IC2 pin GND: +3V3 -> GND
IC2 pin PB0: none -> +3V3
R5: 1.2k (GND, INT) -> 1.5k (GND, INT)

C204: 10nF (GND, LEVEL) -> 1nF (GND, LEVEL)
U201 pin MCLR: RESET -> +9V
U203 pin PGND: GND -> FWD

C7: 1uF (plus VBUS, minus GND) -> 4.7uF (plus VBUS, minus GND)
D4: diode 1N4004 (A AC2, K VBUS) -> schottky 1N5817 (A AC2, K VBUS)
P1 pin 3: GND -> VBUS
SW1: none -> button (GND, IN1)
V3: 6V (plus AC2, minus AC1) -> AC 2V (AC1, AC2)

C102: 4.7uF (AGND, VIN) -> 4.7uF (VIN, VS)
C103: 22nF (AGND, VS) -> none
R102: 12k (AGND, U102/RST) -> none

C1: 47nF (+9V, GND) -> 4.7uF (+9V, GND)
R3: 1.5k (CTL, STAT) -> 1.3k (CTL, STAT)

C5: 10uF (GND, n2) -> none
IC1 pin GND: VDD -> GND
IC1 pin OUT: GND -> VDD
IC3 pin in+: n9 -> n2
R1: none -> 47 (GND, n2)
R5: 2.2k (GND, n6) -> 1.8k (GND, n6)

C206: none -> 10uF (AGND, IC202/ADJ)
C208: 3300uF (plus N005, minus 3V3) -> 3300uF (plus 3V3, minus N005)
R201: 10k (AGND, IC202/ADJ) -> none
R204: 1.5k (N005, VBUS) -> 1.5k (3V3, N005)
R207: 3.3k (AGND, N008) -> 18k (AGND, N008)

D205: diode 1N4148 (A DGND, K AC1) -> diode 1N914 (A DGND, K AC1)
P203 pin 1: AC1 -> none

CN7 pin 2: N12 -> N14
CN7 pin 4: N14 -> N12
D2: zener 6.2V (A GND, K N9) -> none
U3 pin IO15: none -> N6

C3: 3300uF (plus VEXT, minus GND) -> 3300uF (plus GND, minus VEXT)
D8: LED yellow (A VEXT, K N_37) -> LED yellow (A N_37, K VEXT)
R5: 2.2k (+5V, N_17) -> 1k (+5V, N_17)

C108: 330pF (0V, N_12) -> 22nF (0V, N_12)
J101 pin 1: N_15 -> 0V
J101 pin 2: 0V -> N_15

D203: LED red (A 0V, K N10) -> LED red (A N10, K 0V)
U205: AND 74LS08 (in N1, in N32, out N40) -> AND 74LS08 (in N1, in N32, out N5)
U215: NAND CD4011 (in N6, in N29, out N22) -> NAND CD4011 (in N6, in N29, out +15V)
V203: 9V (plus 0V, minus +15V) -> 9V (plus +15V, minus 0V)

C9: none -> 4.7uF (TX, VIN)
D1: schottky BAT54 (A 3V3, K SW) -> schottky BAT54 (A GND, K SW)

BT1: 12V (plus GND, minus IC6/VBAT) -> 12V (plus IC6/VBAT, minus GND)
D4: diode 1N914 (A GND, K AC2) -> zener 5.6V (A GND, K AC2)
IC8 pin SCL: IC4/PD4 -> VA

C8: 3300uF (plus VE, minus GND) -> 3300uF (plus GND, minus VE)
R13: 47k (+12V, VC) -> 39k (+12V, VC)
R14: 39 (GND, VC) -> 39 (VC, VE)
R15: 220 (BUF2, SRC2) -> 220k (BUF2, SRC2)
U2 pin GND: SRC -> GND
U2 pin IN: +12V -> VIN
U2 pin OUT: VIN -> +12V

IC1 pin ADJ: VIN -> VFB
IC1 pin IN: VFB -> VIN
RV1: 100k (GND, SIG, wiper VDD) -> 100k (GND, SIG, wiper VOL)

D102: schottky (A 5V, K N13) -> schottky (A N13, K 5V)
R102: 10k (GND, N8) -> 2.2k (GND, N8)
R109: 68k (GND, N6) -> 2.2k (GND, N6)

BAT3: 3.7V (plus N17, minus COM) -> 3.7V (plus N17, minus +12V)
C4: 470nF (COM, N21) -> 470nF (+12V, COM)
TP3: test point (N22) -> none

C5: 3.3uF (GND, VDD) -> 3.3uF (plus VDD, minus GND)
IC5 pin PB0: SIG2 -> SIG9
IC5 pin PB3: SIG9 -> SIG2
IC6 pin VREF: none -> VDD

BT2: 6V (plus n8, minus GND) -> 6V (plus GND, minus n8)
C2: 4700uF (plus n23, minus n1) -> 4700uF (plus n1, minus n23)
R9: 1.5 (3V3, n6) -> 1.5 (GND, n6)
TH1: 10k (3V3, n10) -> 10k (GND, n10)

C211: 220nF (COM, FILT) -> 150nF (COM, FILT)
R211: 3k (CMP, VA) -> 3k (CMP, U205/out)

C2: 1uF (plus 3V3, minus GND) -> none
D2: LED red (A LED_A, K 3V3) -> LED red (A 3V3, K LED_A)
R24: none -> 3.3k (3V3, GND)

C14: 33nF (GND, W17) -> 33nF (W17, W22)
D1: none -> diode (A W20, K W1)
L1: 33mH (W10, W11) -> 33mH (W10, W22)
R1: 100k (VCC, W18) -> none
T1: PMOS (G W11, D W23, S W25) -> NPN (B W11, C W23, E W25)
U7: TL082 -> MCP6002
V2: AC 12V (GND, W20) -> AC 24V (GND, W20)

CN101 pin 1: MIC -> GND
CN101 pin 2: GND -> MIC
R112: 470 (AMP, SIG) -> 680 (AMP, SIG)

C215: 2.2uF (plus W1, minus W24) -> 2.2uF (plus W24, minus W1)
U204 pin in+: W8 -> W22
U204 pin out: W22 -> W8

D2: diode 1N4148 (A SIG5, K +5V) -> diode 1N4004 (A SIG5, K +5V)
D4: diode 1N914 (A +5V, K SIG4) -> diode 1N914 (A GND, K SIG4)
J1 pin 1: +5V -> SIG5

+ + + + + + +

* Action item: Each line in the material above that mentions the word "schottky" must be copied.

* The completed task:
D4: diode 1N4004 (A AC2, K VBUS) -> schottky 1N5817 (A AC2, K VBUS)
D1: schottky BAT54 (A 3V3, K SW) -> schottky BAT54 (A GND, K SW)
D102: schottky (A 5V, K N13) -> schottky (A N13, K 5V)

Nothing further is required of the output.